BEGIN GIVEN RECORDS

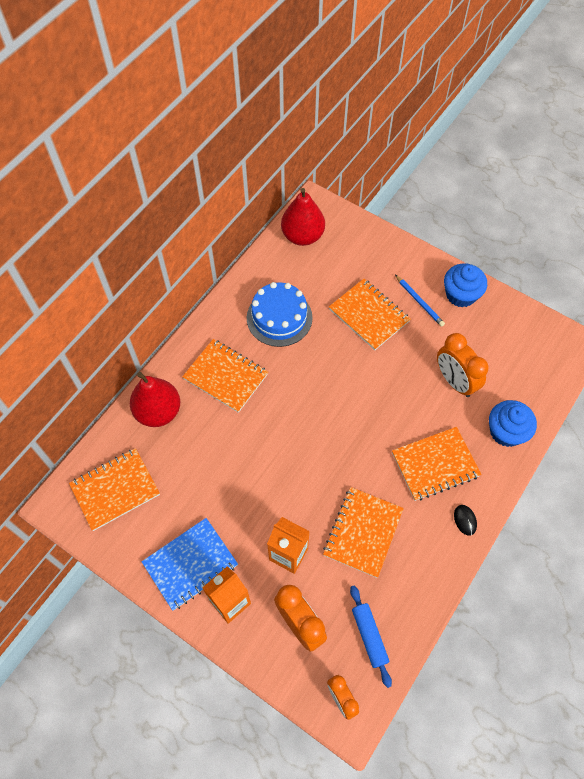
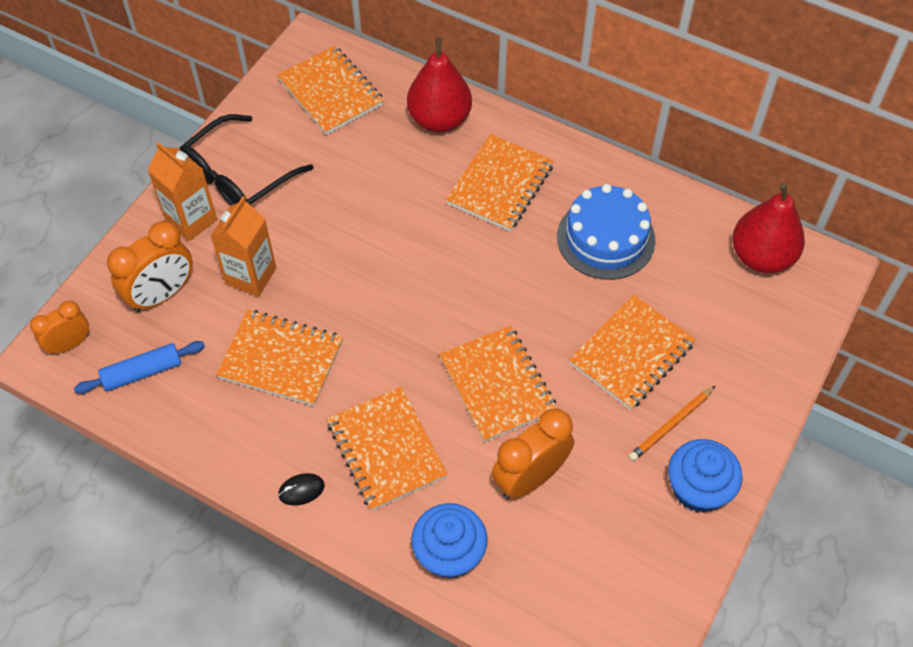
camera: 85 degrees right, 5 degrees down
(190, 564) = (238, 176): blue notebook -> black glasses
(388, 393) = (497, 385): none -> orange notebook
(419, 302) = (671, 425): blue pencil -> orange pencil

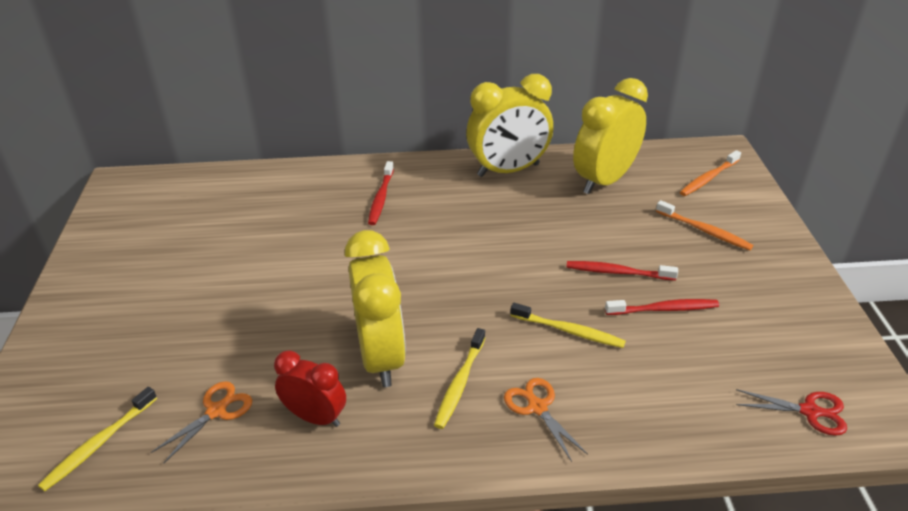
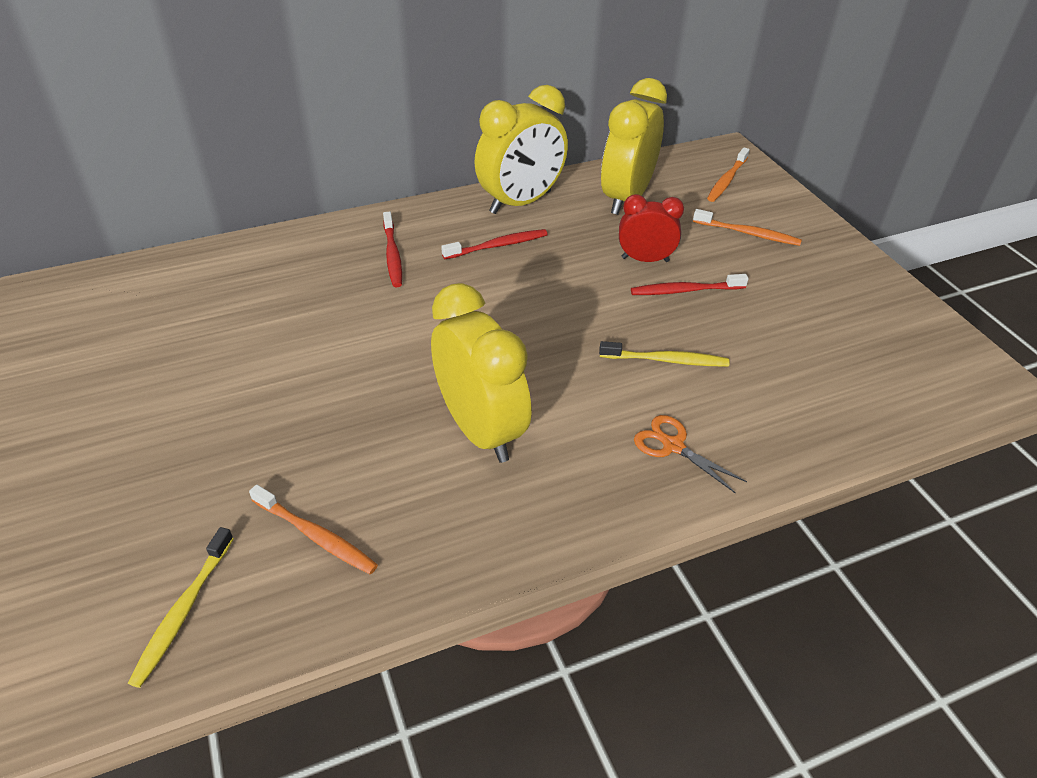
camera: 20 degrees left, 5 degrees up
(216, 411) = (316, 536): orange scissors -> orange toothbrush
(315, 417) = (439, 514): red clock -> red clock (645, 259)
(460, 383) = (581, 439): yellow toothbrush -> none
(664, 309) = (747, 319): red toothbrush -> red toothbrush (498, 246)
(809, 411) = (925, 390): red scissors -> none

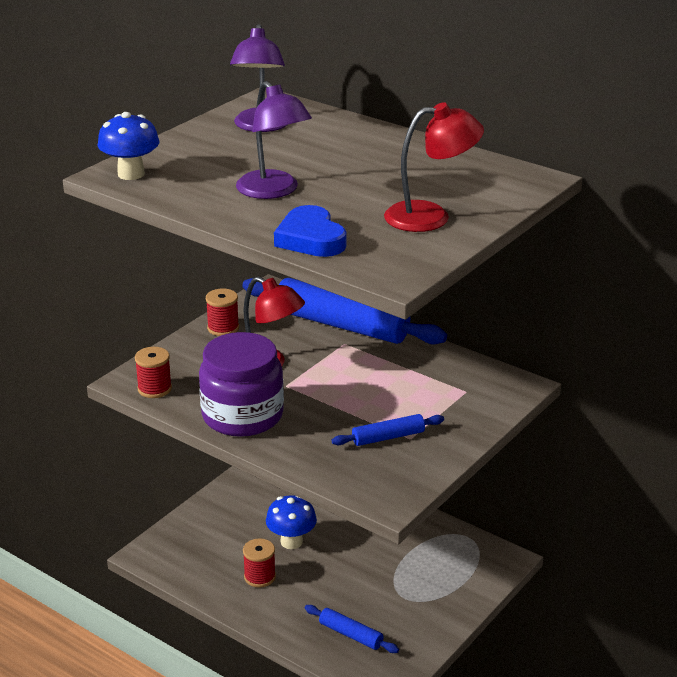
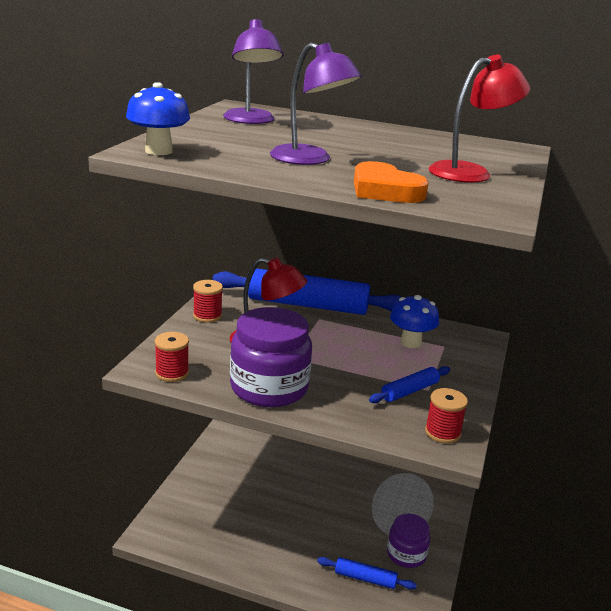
camera: 20 degrees left, 5 degrees down
(260, 577) = (261, 538): red spool -> red spool (442, 433)
(291, 541) = (274, 501): blue mushroom -> blue mushroom (410, 342)
(311, 239) = (385, 190): blue heart -> orange heart
(409, 619) = (406, 554): none -> purple jar

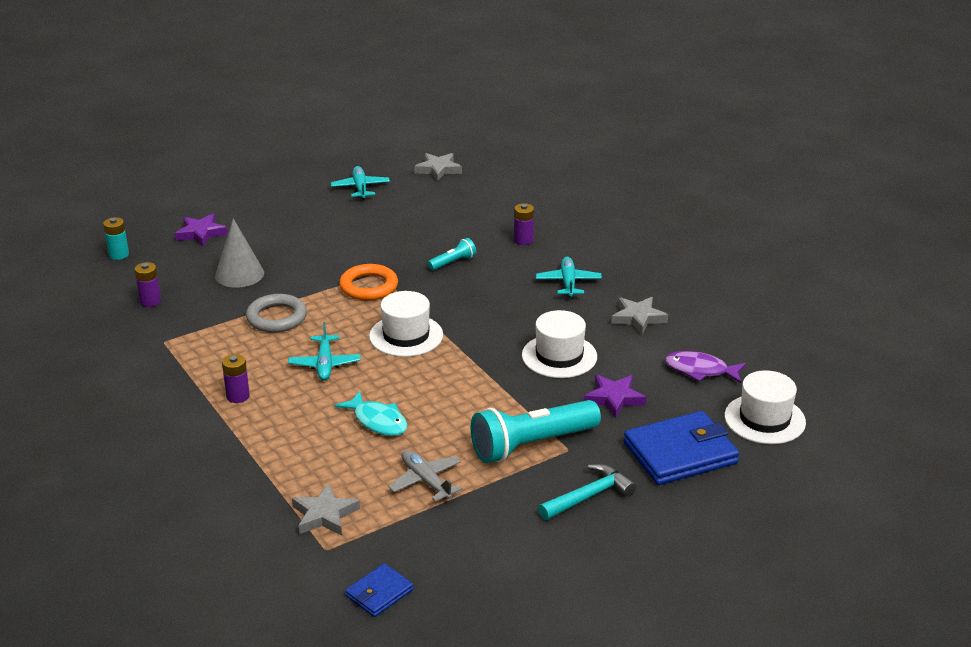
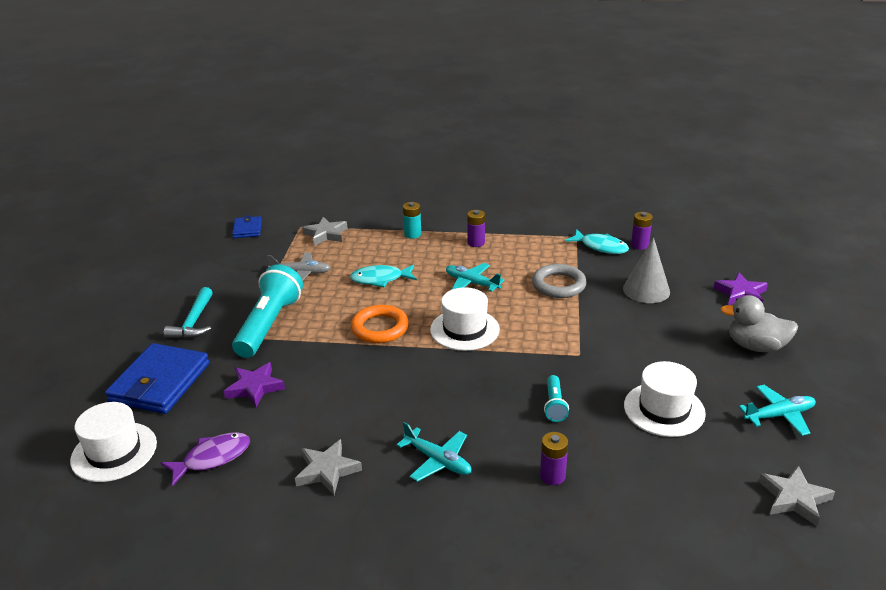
camera: 130 degrees right, 0 degrees up
(119, 255) = (731, 251): turquoise battery -> turquoise battery (412, 234)
(174, 320) = (601, 247): none -> turquoise fish
(280, 211) = (756, 346): none -> grey duck
(360, 188) = (779, 415): turquoise plane -> turquoise plane turned 45 degrees counterclockwise
(369, 286) = (560, 341): orange ring -> orange ring (380, 328)
(559, 356) = (340, 390): white hat -> white hat (664, 409)

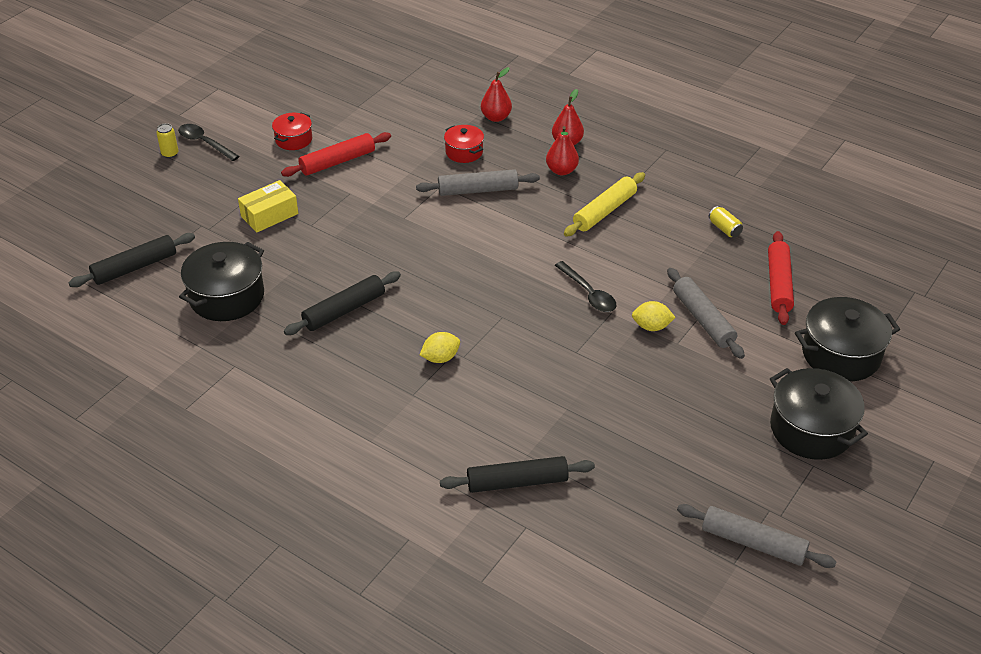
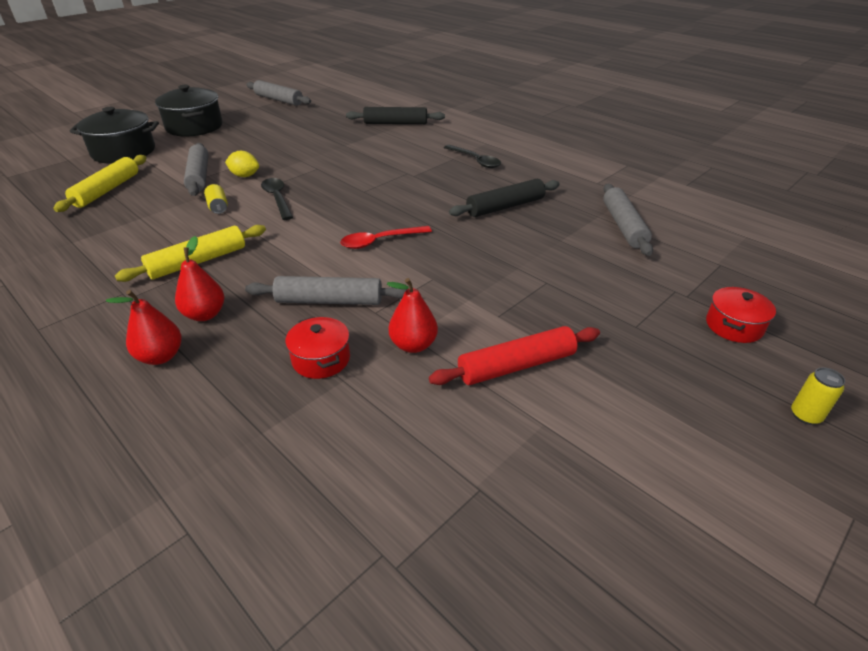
camera: 170 degrees left, 5 degrees down
(135, 267) = (740, 259): black rolling pin -> none
(204, 143) = (756, 432): black spoon -> black spoon (475, 161)
(227, 296) = (623, 226): black pot -> grey rolling pin
(269, 215) = (602, 299): yellow box -> none
(293, 139) = (595, 418): red pot -> red pot (734, 326)
(440, 358) = (426, 173): yellow lemon -> none
(460, 250) = (379, 241): none -> red spoon
(496, 117) = (234, 421): red pear -> red pear (413, 345)
(724, 229) = (93, 233): yellow can -> yellow can (218, 207)
(778, 284) = (107, 190): red rolling pin -> yellow rolling pin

END GIVEN RECORDS

* _PROBLEM TO SOLVE_
Within the data above, the lines from the one with "(204, 143) = (756, 432): black" to the one with "(460, 250) = (379, 241): none -> red spoon" must be repeated exactly; no other line belongs in the answer.

* _TASK SOLUTION_
(204, 143) = (756, 432): black spoon -> black spoon (475, 161)
(227, 296) = (623, 226): black pot -> grey rolling pin
(269, 215) = (602, 299): yellow box -> none
(293, 139) = (595, 418): red pot -> red pot (734, 326)
(440, 358) = (426, 173): yellow lemon -> none
(460, 250) = (379, 241): none -> red spoon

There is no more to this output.